Problem requirements = Your output should be the line with "PIXELS pin DIN: none -> D6" plus all following lines to the end of the records, exactly as written and nothing more.

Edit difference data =
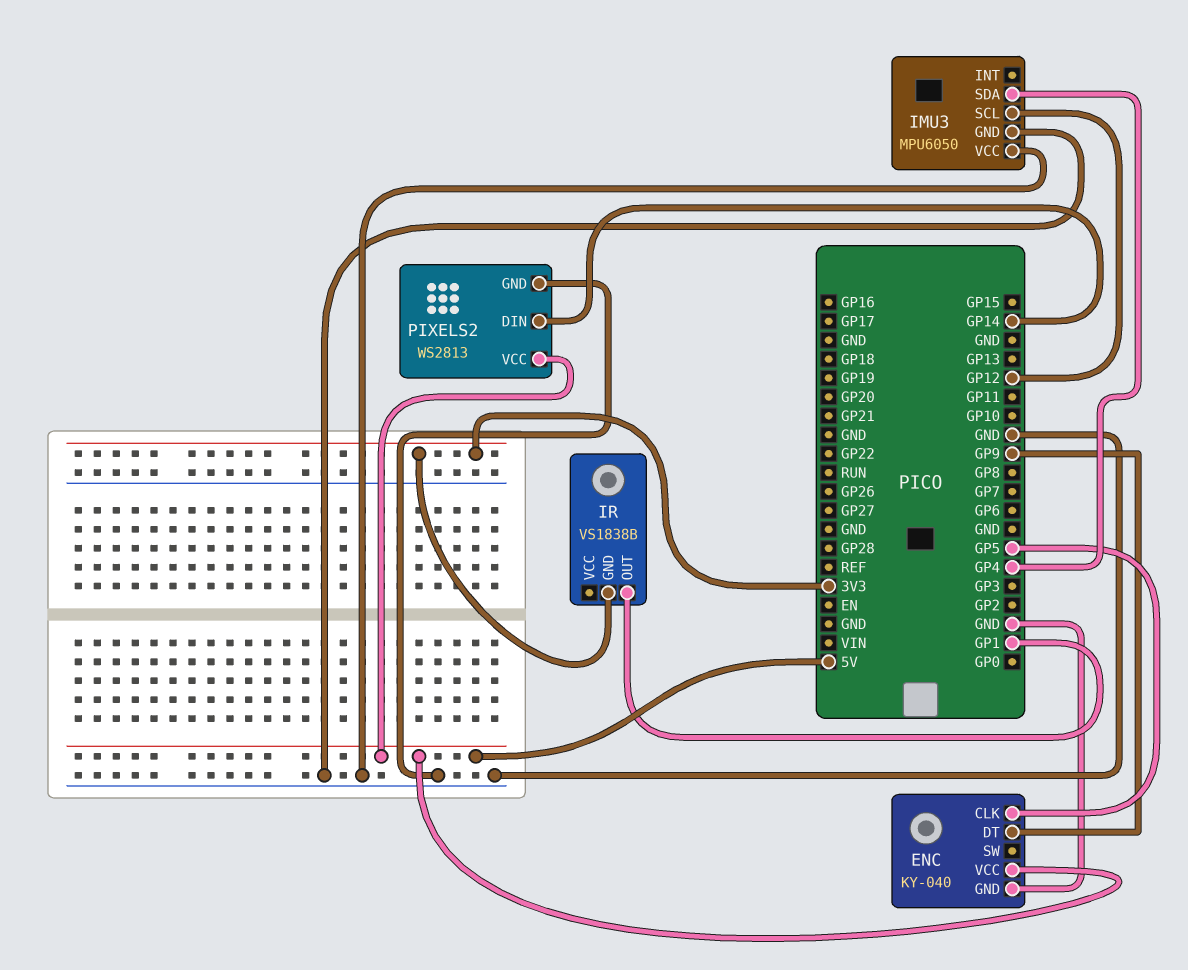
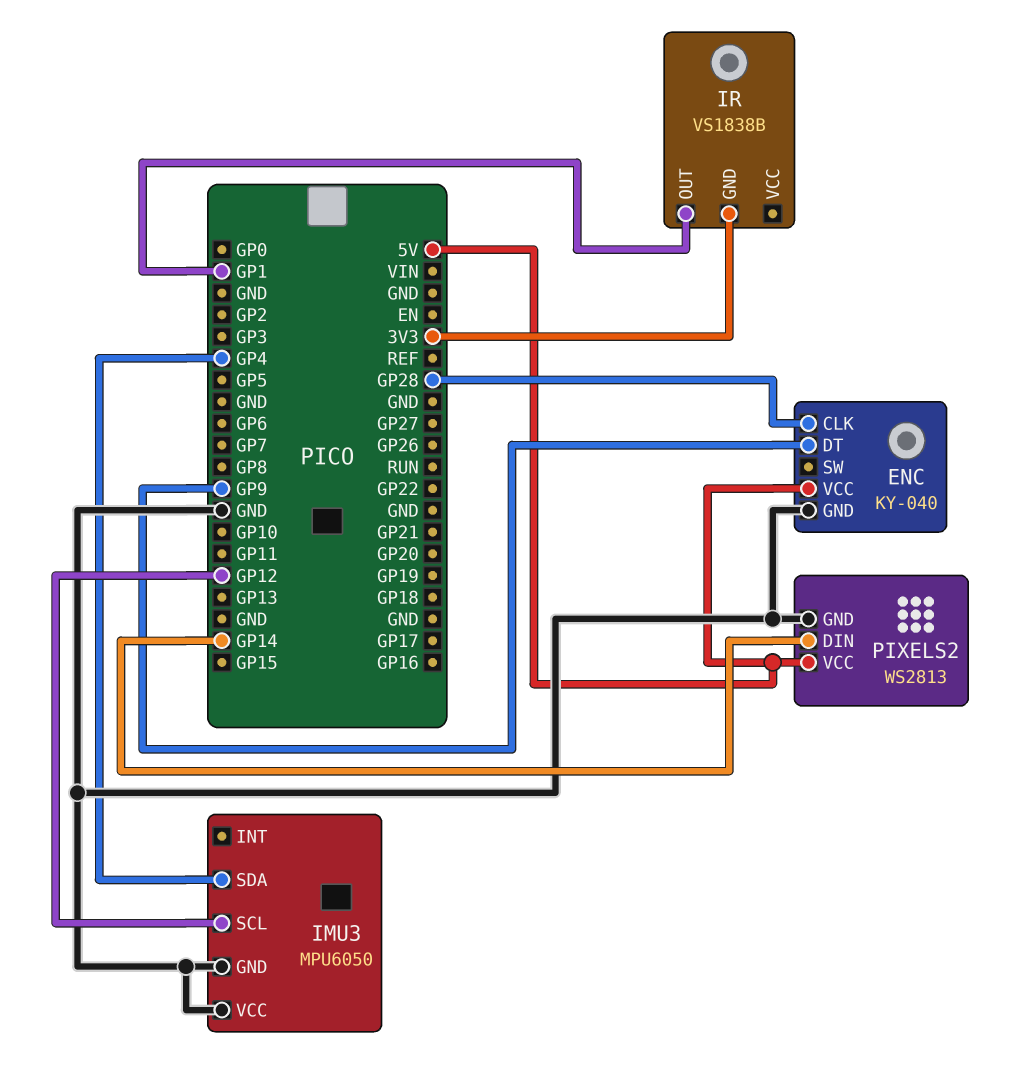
ENC pin CLK: GP5 -> GP28

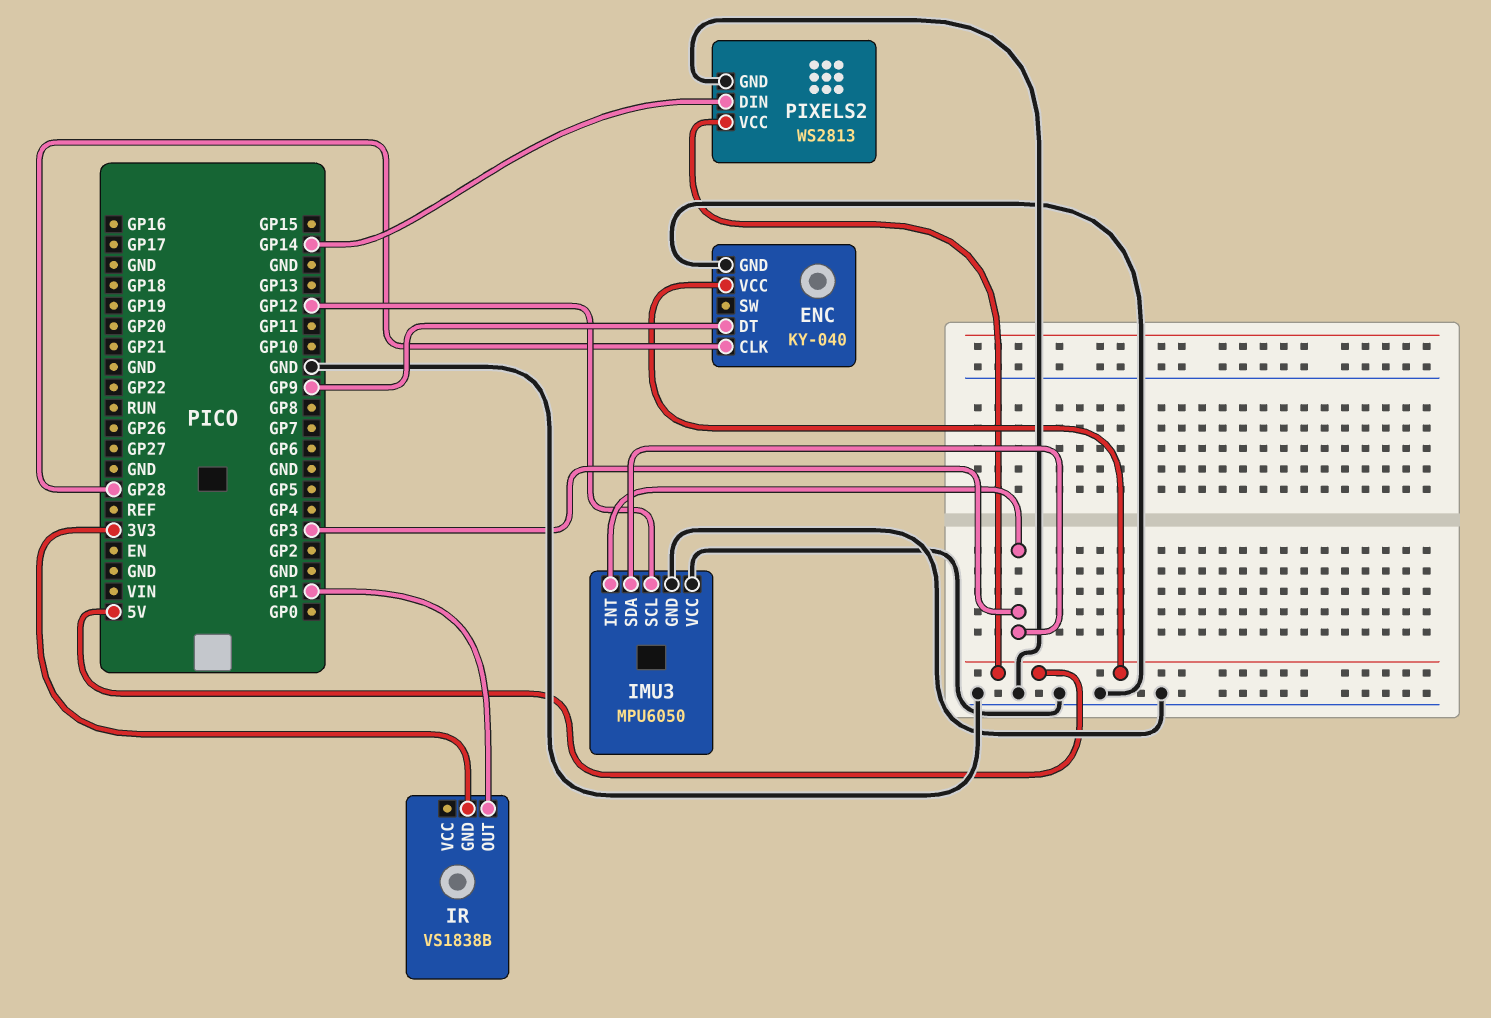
IMU3 pin INT: none -> GP3
IMU3 pin SDA: GP4 -> GP3

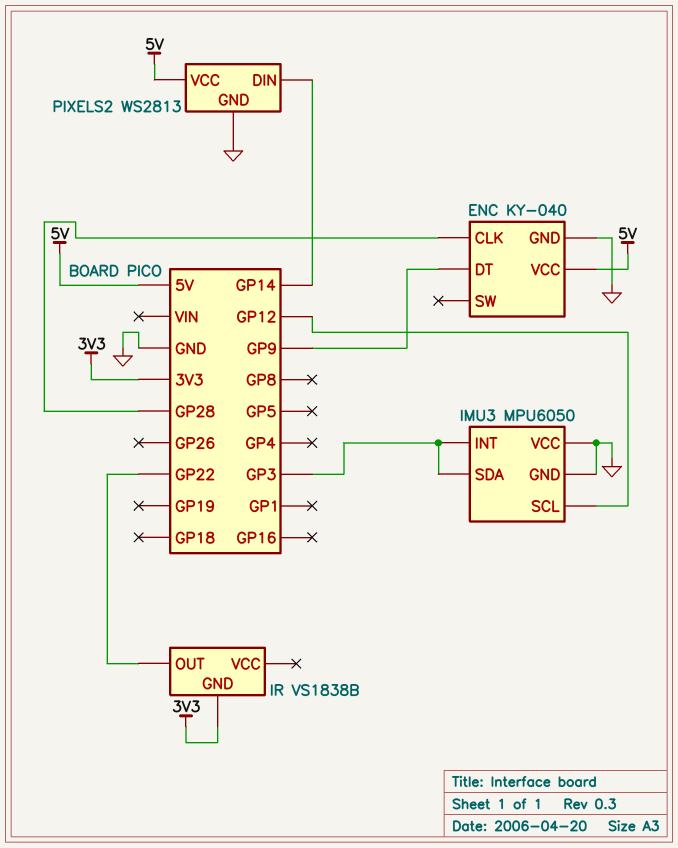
IR pin OUT: GP1 -> GP22

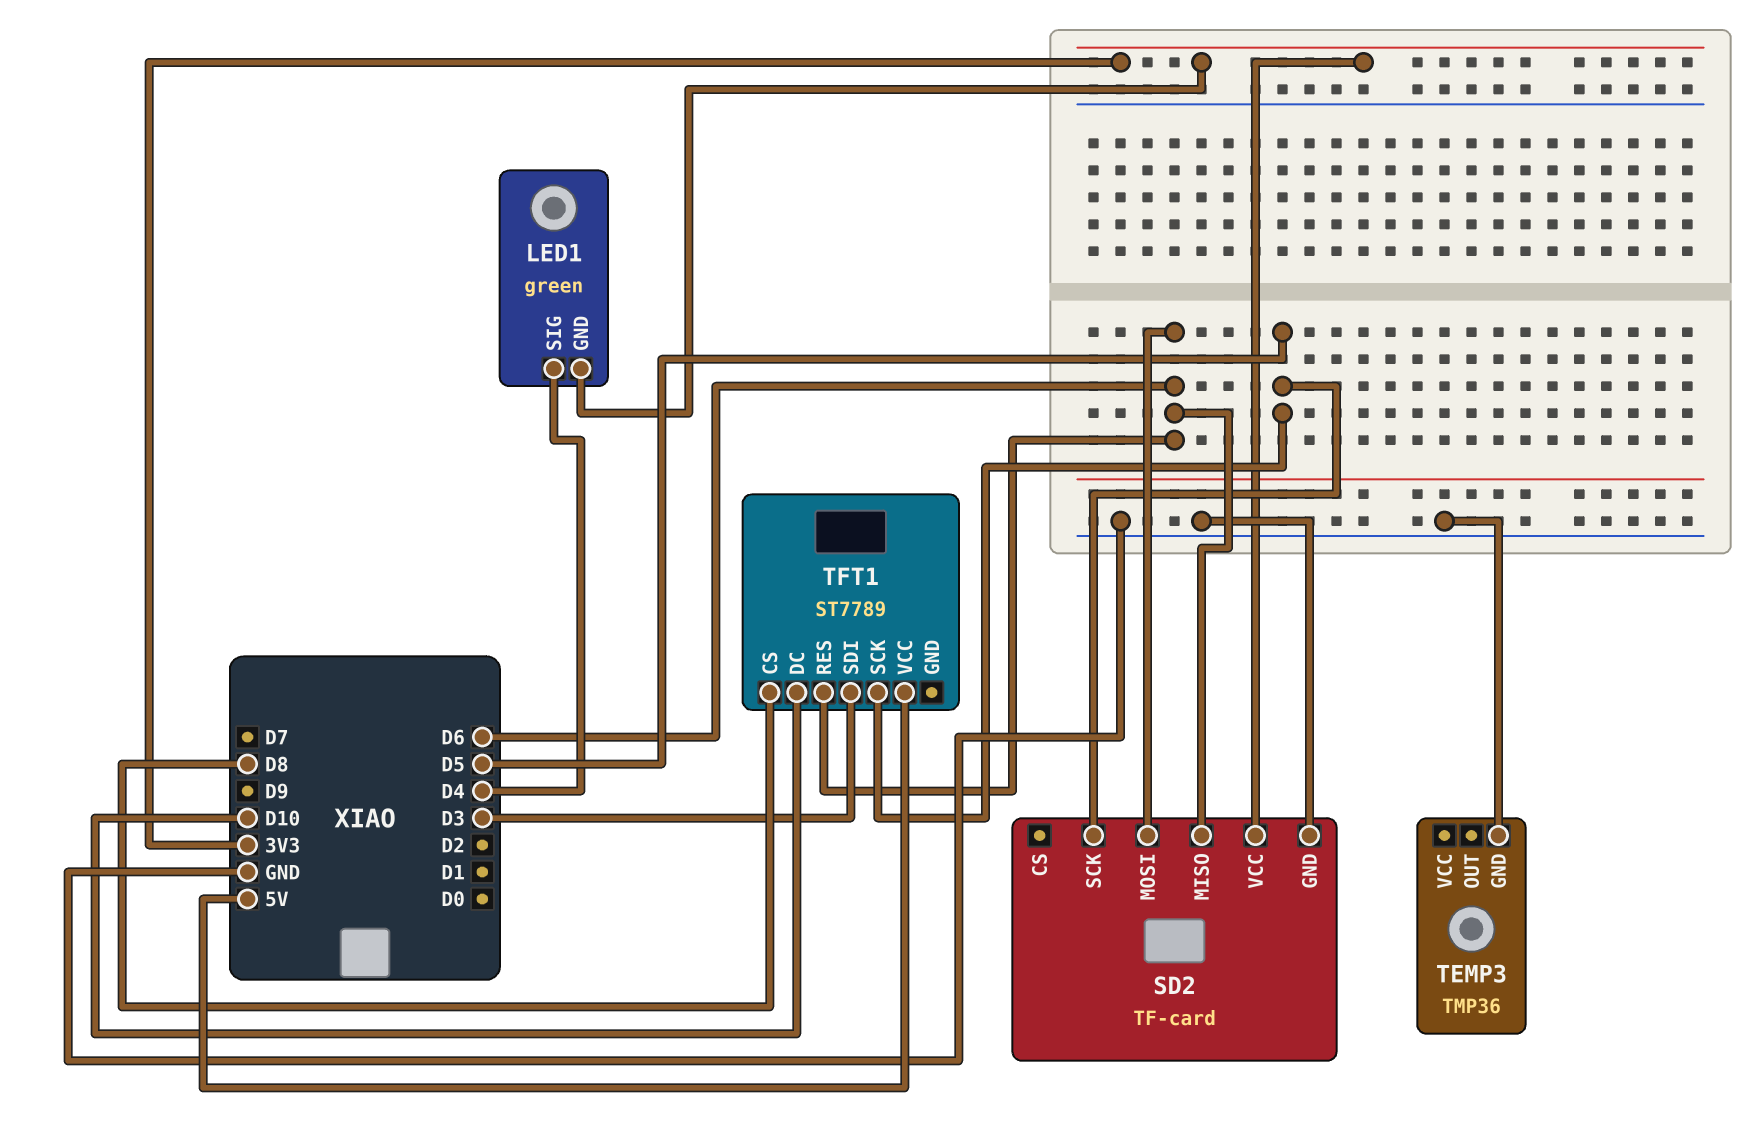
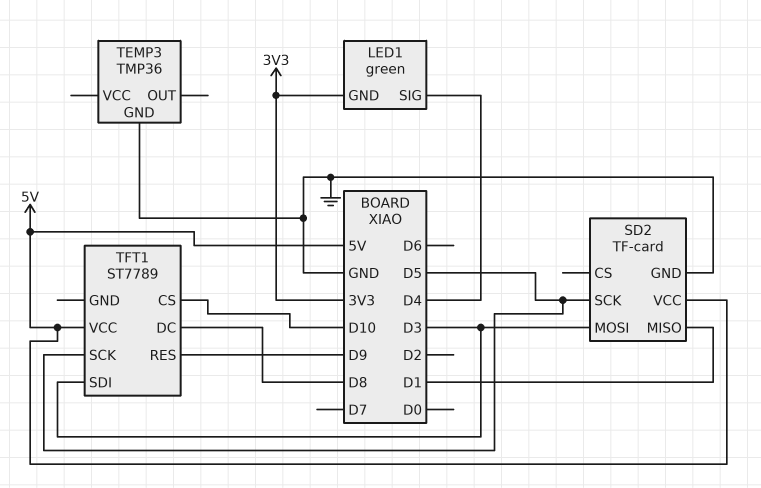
SD2 pin MISO: D6 -> D1
SD2 pin MOSI: D6 -> D3
SD2 pin VCC: 3V3 -> 5V
TFT1 pin CS: D8 -> D10
TFT1 pin DC: D10 -> D8
TFT1 pin RES: D6 -> D9

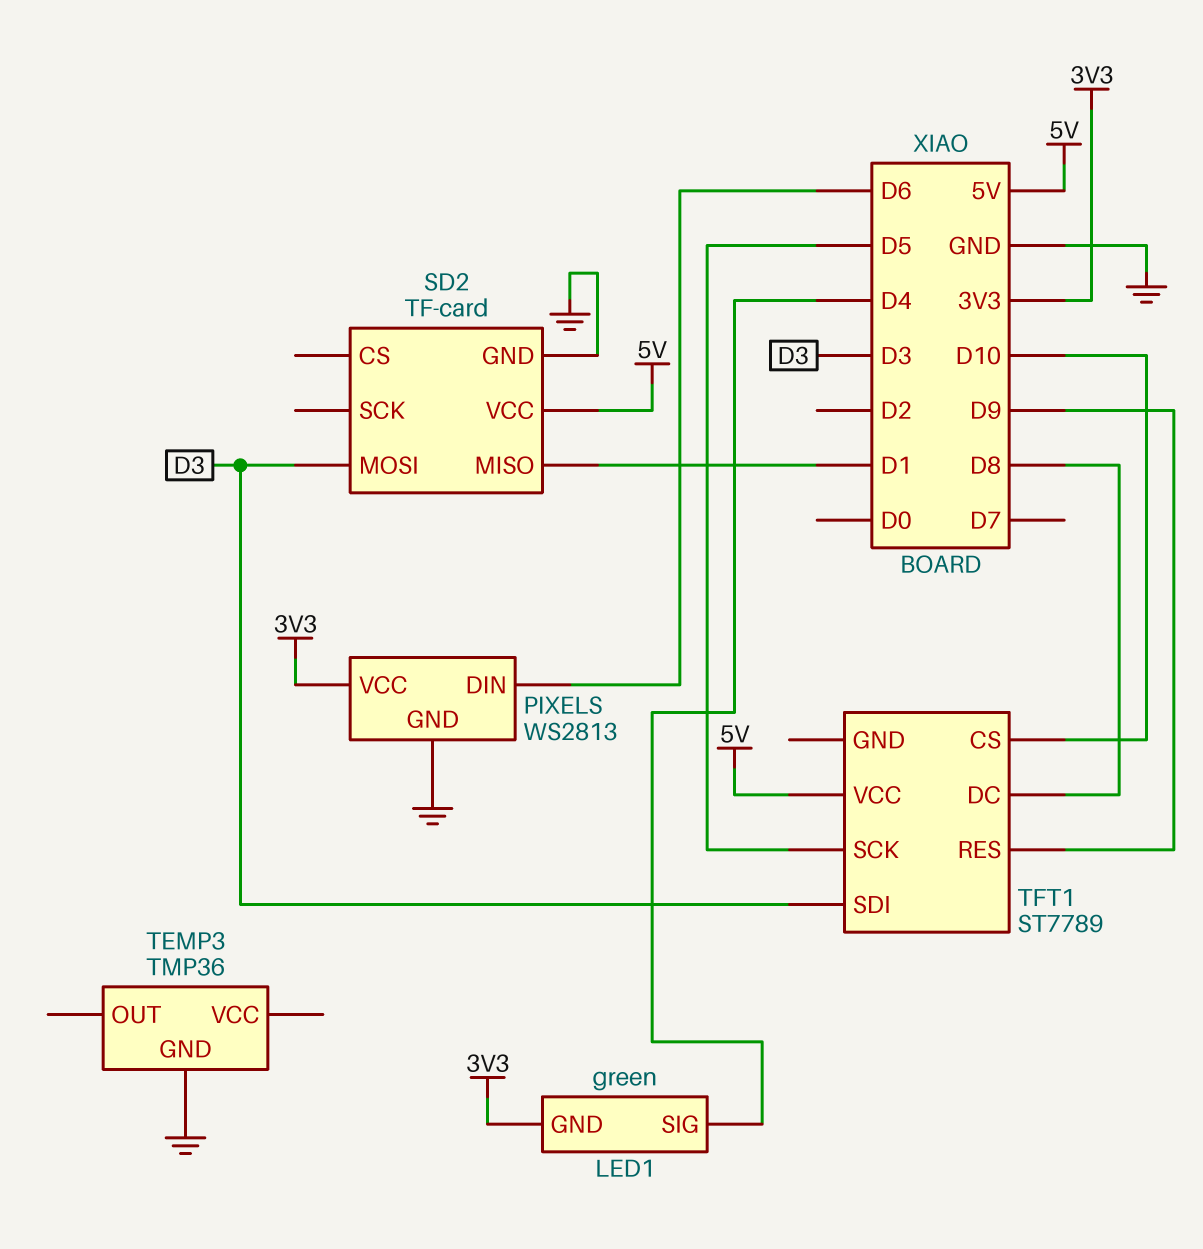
PIXELS: none -> WS2813
PIXELS pin DIN: none -> D6
PIXELS pin GND: none -> GND
PIXELS pin VCC: none -> 3V3
SD2 pin SCK: D5 -> none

Output for this task =
PIXELS pin DIN: none -> D6
PIXELS pin GND: none -> GND
PIXELS pin VCC: none -> 3V3
SD2 pin SCK: D5 -> none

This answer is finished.